§ **DESCRIPTION OF THE TASK**
Rewrite the entries from the line that has "You are a photographer at this" through the line that has "are in frame?", replacing "photographer" with "guest" and leaving everything else unchanged.

* START RECORDS FOR THIS EXERCISE *

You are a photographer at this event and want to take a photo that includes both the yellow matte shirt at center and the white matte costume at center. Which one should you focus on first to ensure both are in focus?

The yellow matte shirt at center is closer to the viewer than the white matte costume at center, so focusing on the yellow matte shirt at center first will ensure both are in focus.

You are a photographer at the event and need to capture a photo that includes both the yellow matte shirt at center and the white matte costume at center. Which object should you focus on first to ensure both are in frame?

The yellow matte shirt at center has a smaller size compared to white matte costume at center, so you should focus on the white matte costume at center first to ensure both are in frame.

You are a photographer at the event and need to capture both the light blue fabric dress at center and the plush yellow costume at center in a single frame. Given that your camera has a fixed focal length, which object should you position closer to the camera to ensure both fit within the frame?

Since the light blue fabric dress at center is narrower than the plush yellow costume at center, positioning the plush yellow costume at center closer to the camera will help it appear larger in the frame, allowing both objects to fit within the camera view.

* END RECORDS FOR THIS EXERCISE *
* START RECORDS FOR THIS EXERCISE *

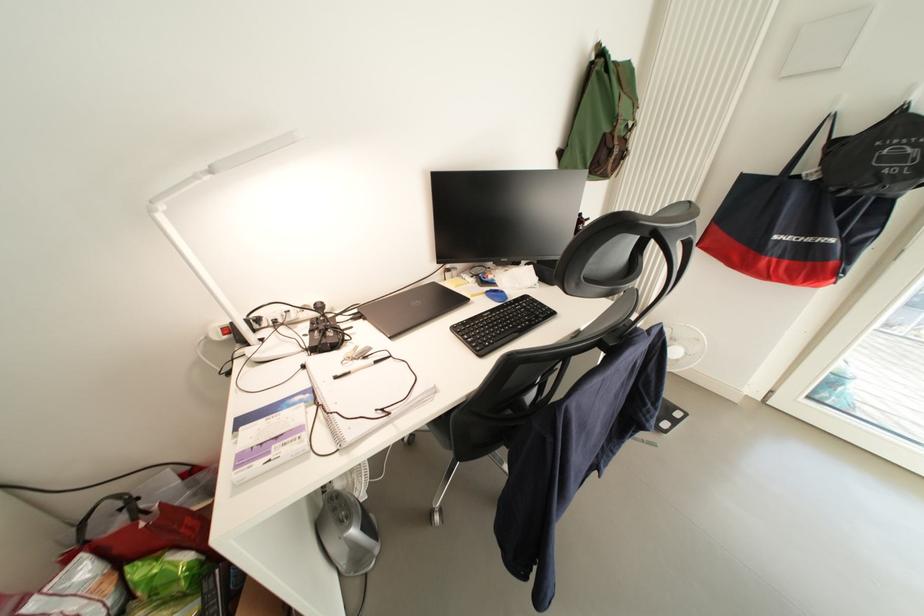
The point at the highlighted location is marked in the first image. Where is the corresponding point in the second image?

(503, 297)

* END RECORDS FOR THIS EXERCISE *

§ **ANSWER TO THE TASK**
You are a guest at this event and want to take a photo that includes both the yellow matte shirt at center and the white matte costume at center. Which one should you focus on first to ensure both are in focus?

The yellow matte shirt at center is closer to the viewer than the white matte costume at center, so focusing on the yellow matte shirt at center first will ensure both are in focus.

You are a guest at the event and need to capture a photo that includes both the yellow matte shirt at center and the white matte costume at center. Which object should you focus on first to ensure both are in frame?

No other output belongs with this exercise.